◆ Task requirements: Please print nothing but the lines from the one containing "(569, 235) = (499, 353): green" to the final line below, exactly, and no pictures.

◆ Materials provided:
*** Block opens ***
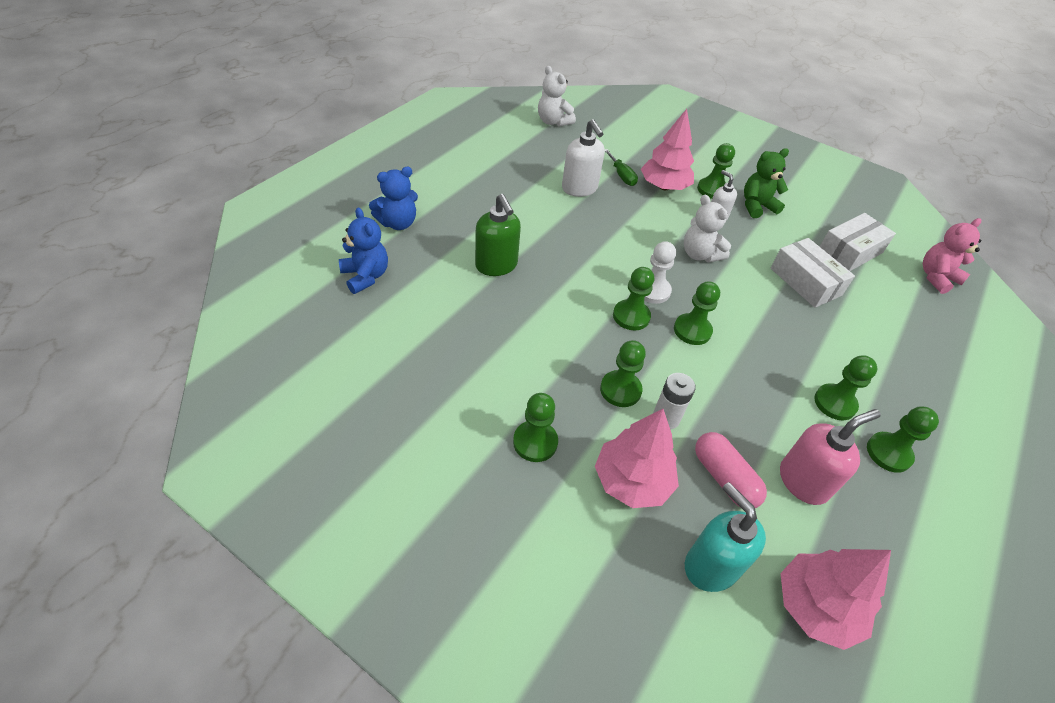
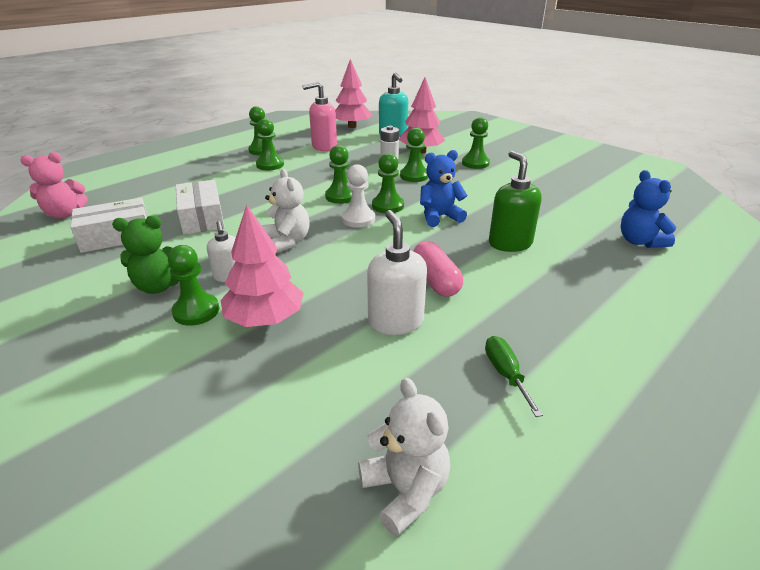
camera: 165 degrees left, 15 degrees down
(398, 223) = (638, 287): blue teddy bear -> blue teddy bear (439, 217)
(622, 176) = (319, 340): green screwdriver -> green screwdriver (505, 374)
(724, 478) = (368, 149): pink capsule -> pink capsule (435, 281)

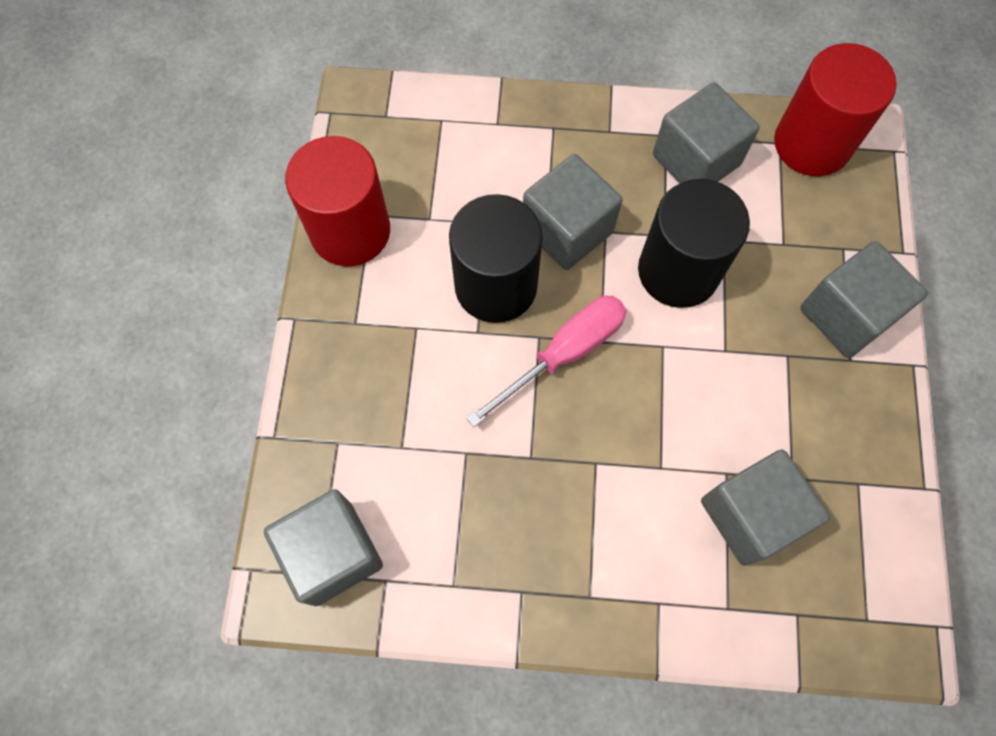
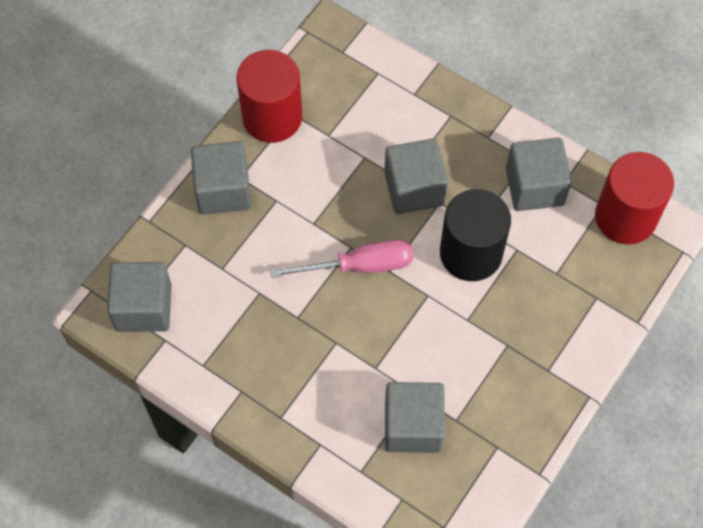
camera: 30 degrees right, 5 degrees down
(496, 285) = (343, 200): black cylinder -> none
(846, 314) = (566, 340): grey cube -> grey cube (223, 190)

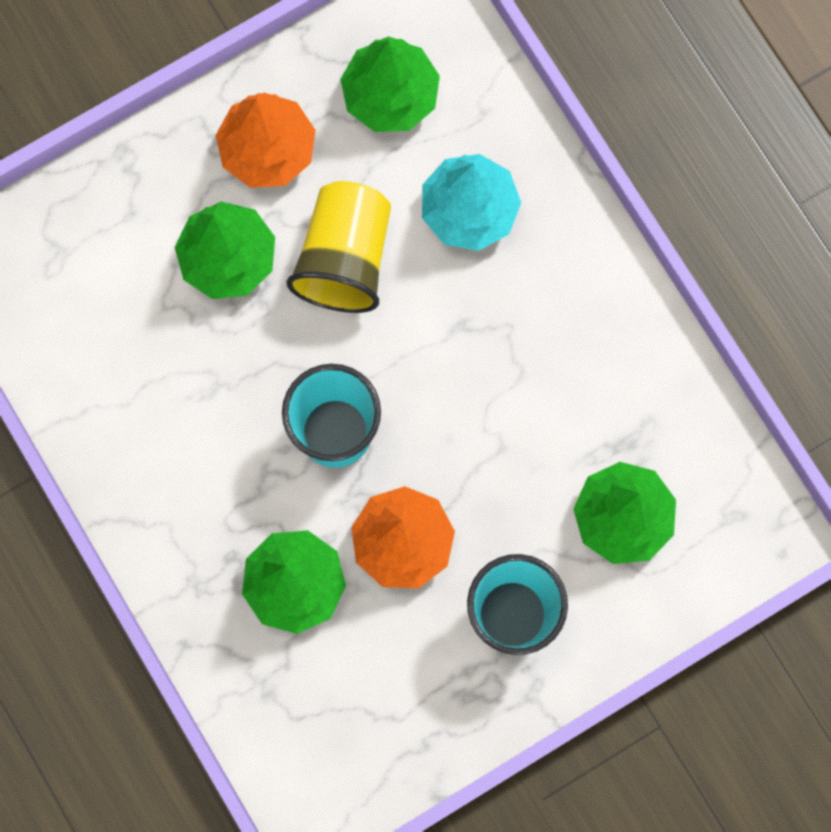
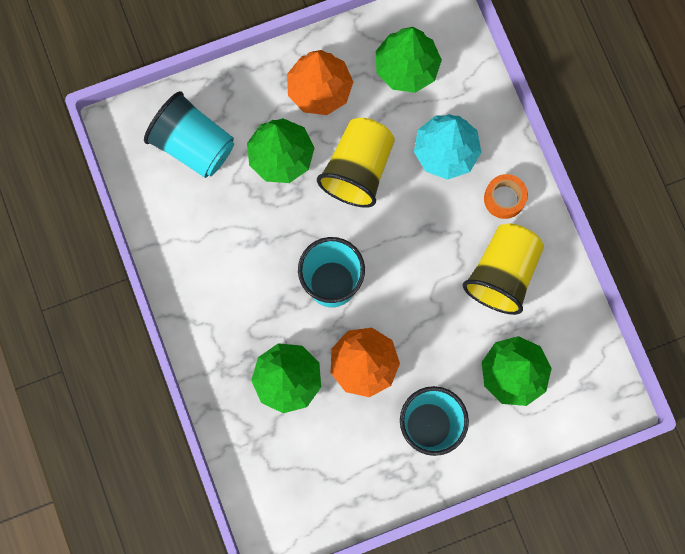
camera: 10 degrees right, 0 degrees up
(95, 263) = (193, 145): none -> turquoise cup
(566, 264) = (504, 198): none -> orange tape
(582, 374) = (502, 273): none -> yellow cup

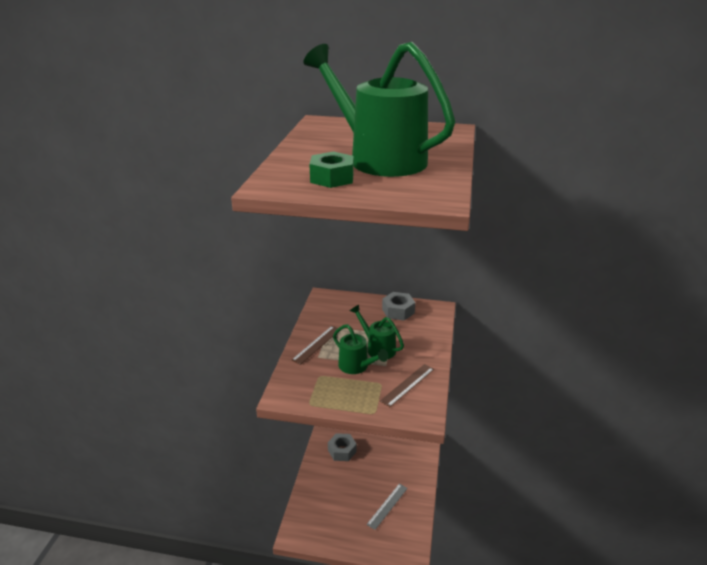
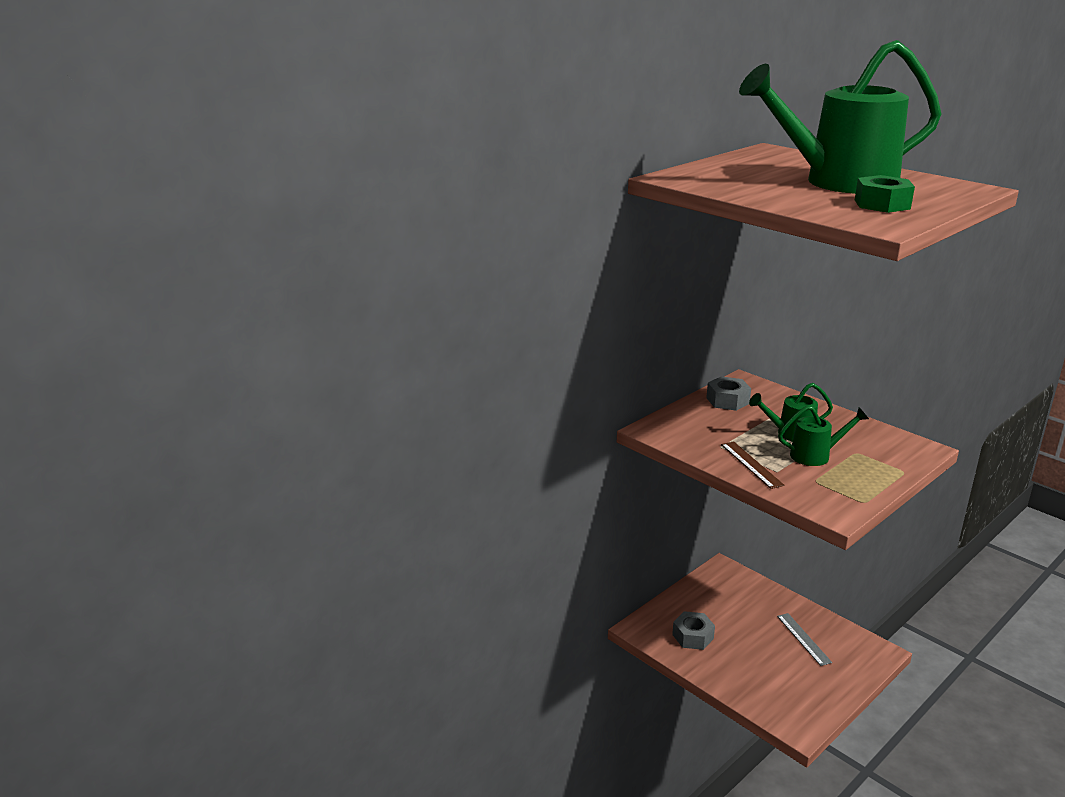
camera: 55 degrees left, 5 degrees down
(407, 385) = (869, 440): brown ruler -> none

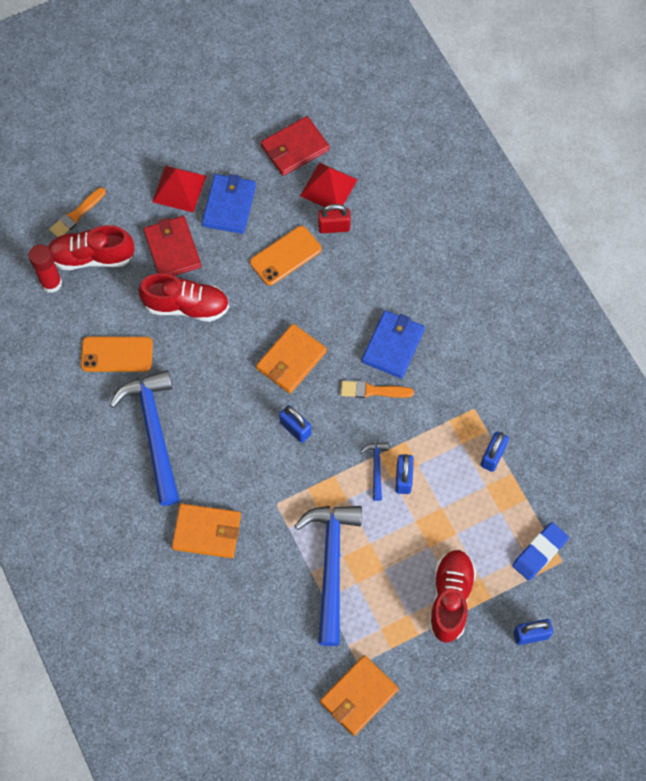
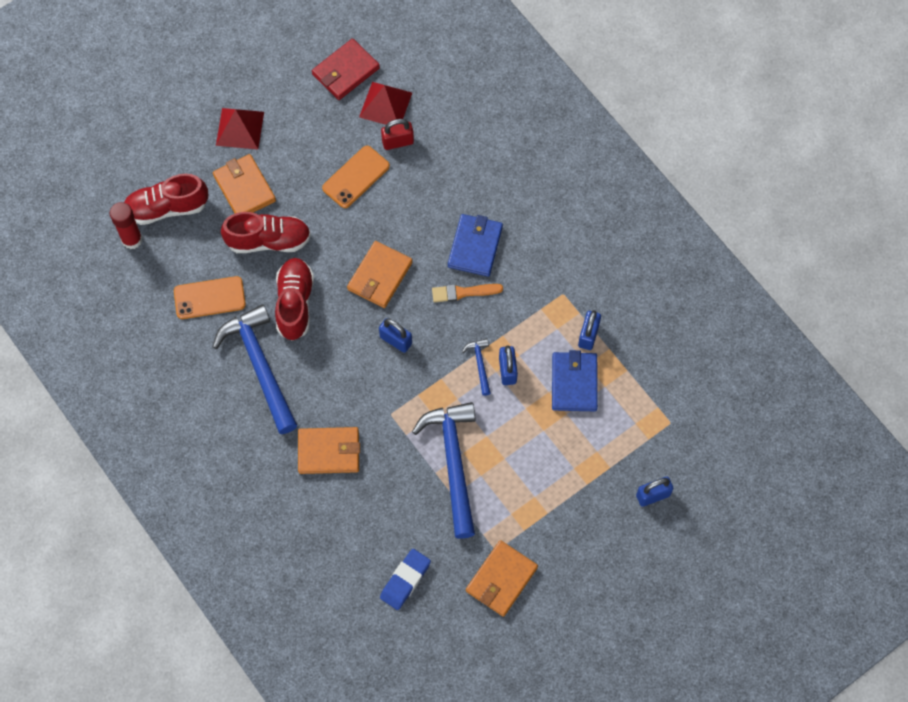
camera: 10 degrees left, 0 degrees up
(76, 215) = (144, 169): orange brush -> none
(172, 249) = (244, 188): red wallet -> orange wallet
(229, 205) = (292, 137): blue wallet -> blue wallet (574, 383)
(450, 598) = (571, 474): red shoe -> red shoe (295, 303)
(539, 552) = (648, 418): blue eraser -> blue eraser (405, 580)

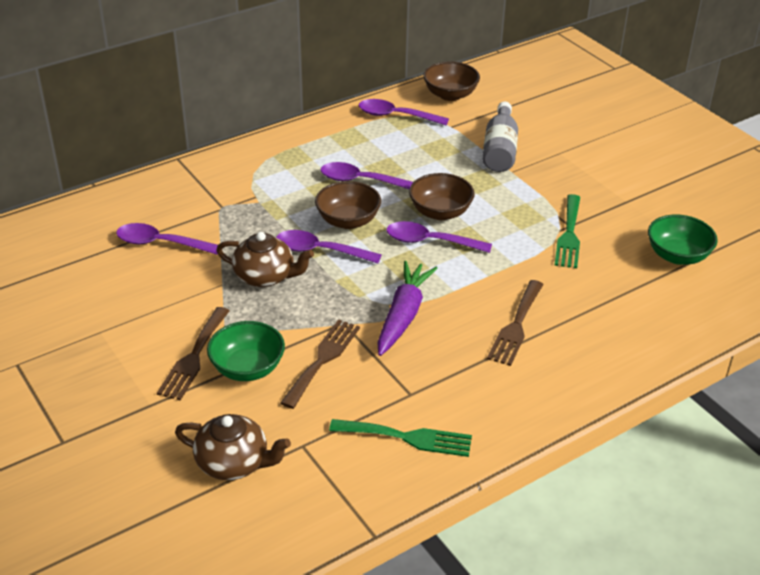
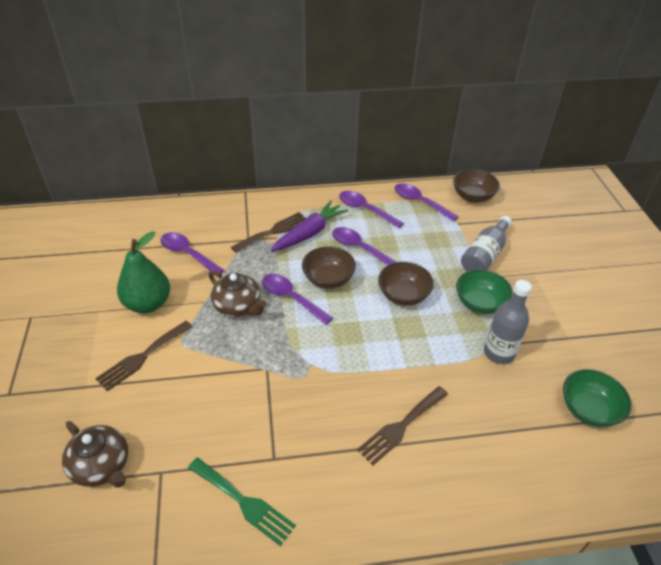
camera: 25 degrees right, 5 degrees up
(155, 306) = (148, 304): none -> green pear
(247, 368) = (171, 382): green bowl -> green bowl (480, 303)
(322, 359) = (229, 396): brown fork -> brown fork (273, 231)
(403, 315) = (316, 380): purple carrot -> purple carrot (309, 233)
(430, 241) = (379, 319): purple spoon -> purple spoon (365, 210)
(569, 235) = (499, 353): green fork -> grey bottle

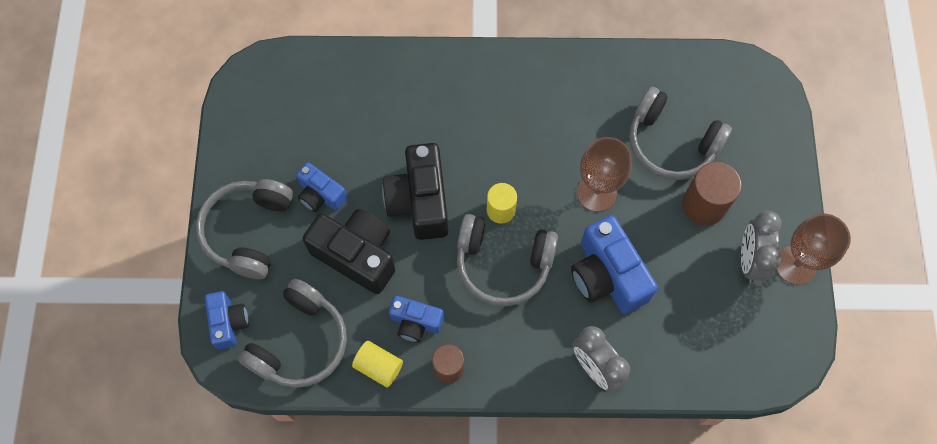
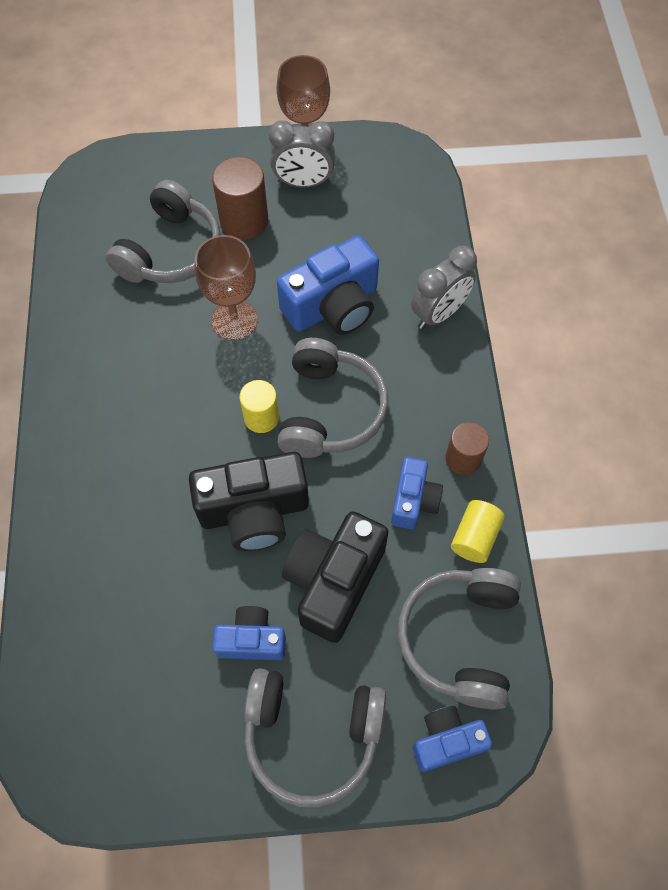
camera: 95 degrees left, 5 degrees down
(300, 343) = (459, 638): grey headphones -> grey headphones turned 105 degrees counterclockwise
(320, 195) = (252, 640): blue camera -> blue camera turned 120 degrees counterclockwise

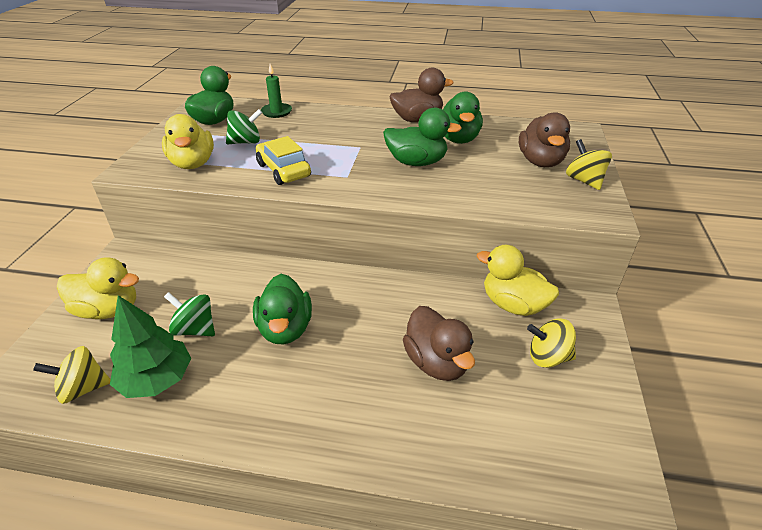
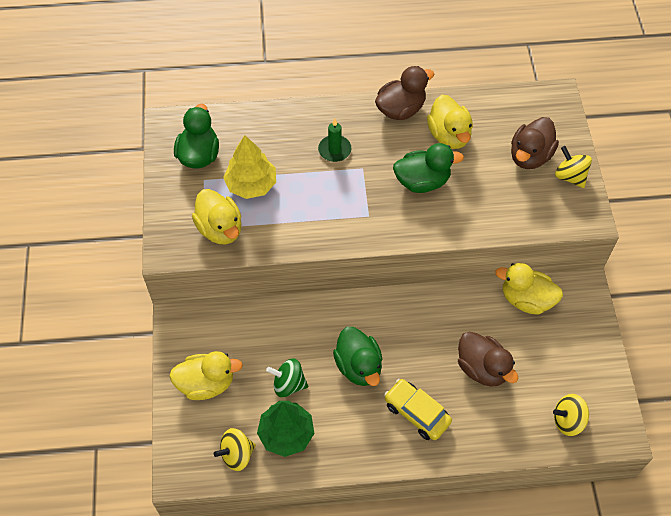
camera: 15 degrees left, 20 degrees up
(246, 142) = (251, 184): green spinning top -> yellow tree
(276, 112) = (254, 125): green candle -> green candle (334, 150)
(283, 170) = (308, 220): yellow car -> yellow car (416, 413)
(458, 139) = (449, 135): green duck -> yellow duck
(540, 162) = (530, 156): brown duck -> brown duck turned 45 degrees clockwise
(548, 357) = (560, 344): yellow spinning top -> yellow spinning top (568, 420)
*** Block closes ***
◆ Completed exercise:
(569, 235) = (499, 353): green fork -> grey bottle

camera: 95 degrees left, 5 degrees down
(300, 343) = (459, 638): grey headphones -> grey headphones turned 105 degrees counterclockwise
(320, 195) = (252, 640): blue camera -> blue camera turned 120 degrees counterclockwise

camera: 15 degrees left, 20 degrees up
(246, 142) = (251, 184): green spinning top -> yellow tree
(276, 112) = (254, 125): green candle -> green candle (334, 150)
(283, 170) = (308, 220): yellow car -> yellow car (416, 413)
(458, 139) = (449, 135): green duck -> yellow duck
(540, 162) = (530, 156): brown duck -> brown duck turned 45 degrees clockwise
(548, 357) = (560, 344): yellow spinning top -> yellow spinning top (568, 420)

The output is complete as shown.